| GOAL OF THE EXERCISE |
Gather each line in the entries that includes the string "DGND".

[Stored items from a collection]

-------------------------

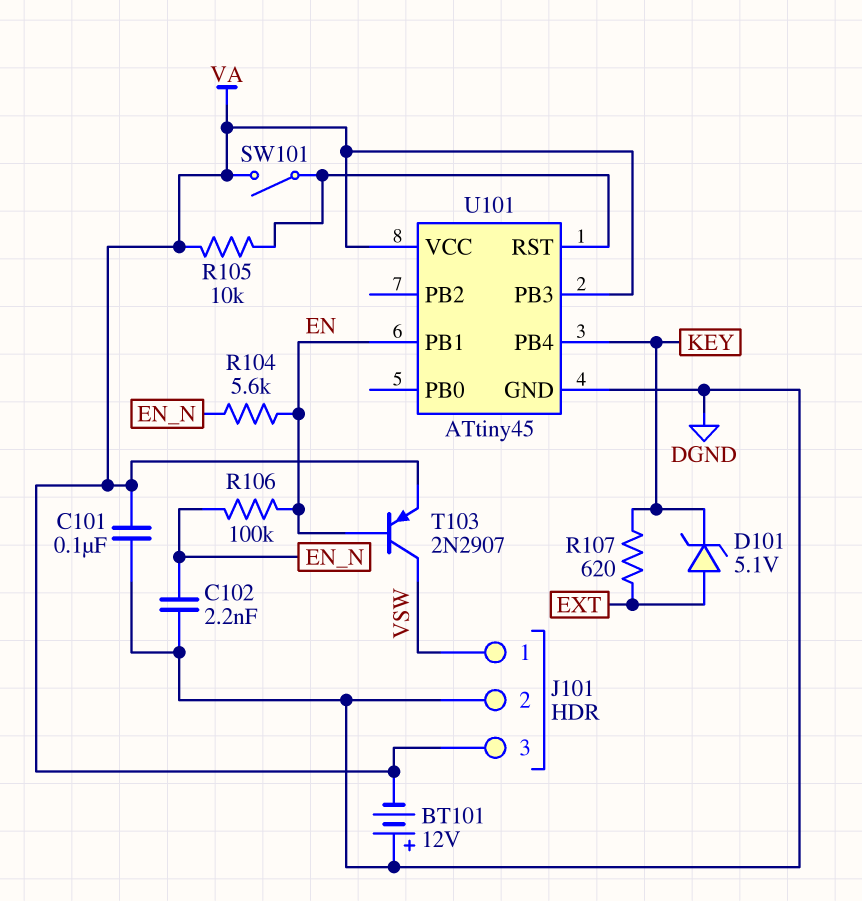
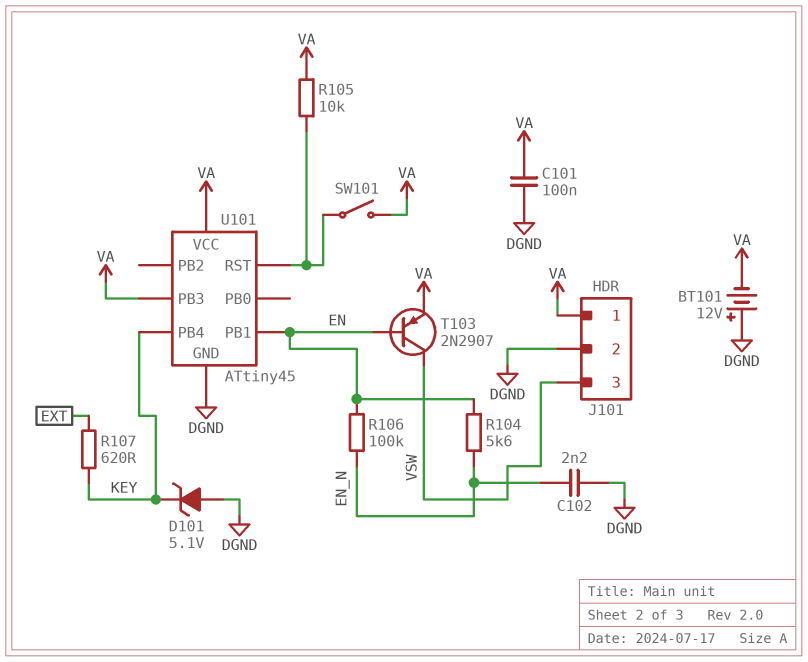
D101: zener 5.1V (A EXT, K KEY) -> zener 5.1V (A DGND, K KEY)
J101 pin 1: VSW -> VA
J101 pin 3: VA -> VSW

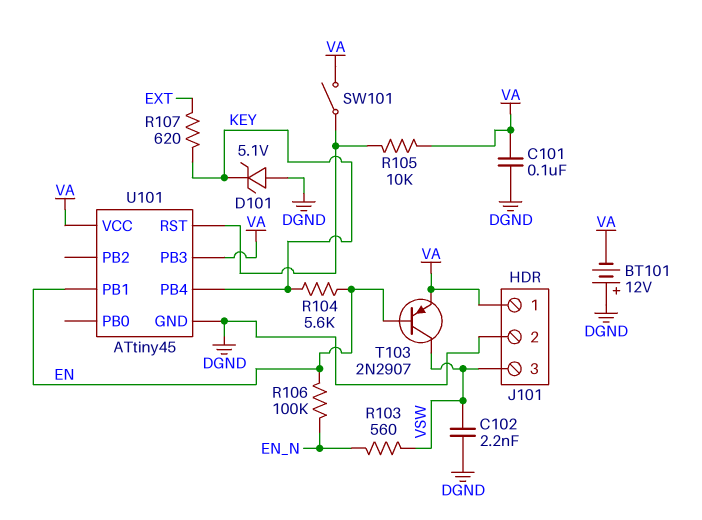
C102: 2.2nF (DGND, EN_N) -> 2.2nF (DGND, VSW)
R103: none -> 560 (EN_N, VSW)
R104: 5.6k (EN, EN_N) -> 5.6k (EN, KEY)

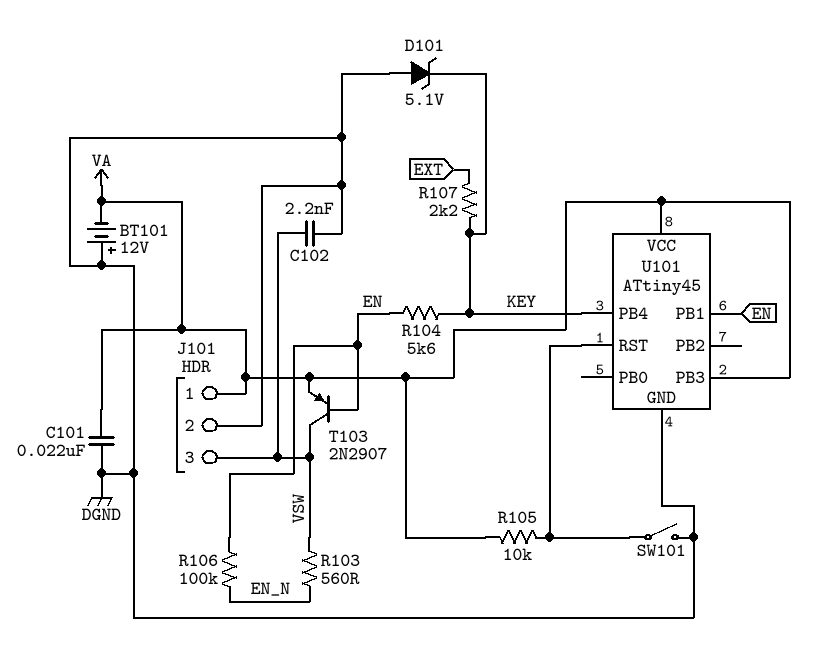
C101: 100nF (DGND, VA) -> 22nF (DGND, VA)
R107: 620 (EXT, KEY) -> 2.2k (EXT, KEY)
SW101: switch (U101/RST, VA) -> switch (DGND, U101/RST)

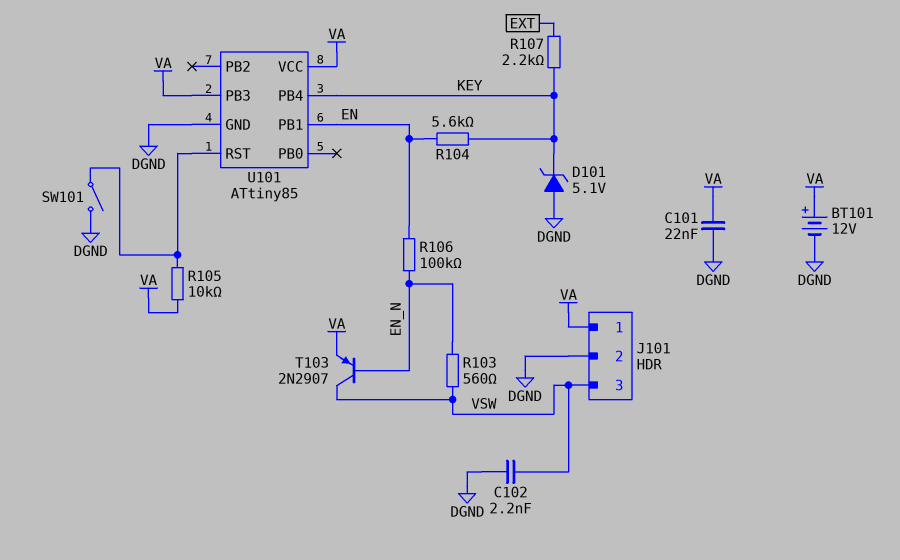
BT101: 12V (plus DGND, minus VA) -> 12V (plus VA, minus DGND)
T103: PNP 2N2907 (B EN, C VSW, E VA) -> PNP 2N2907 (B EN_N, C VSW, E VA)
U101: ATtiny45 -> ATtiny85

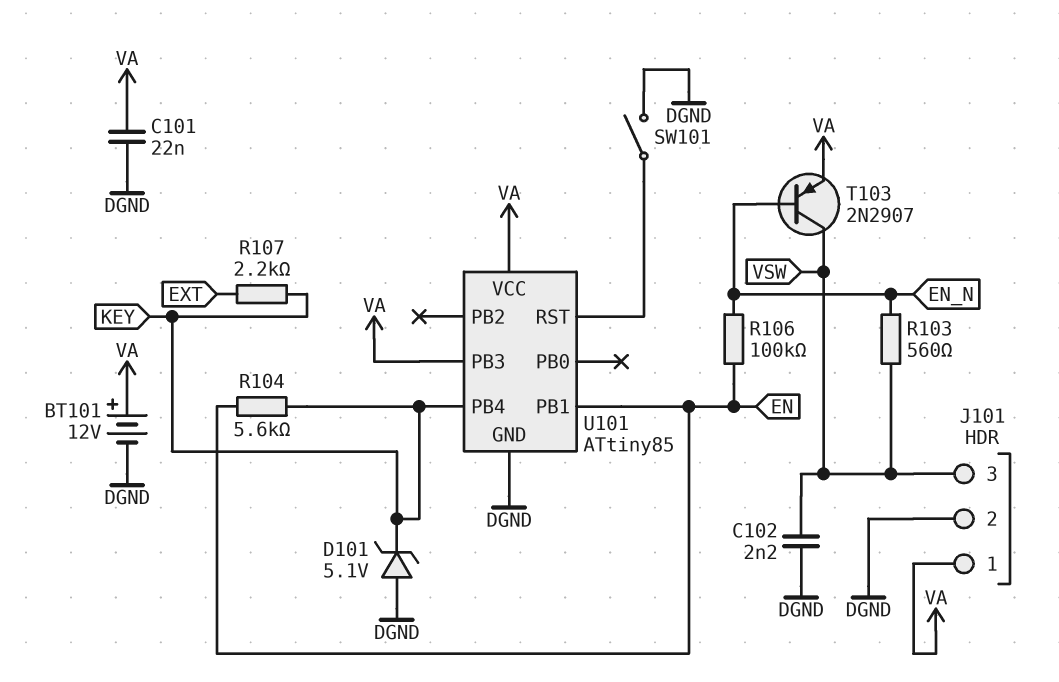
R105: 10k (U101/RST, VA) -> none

-------------------------

| ANSWER TO THE PROBLEM |
D101: zener 5.1V (A EXT, K KEY) -> zener 5.1V (A DGND, K KEY)
C102: 2.2nF (DGND, EN_N) -> 2.2nF (DGND, VSW)
C101: 100nF (DGND, VA) -> 22nF (DGND, VA)
SW101: switch (U101/RST, VA) -> switch (DGND, U101/RST)
BT101: 12V (plus DGND, minus VA) -> 12V (plus VA, minus DGND)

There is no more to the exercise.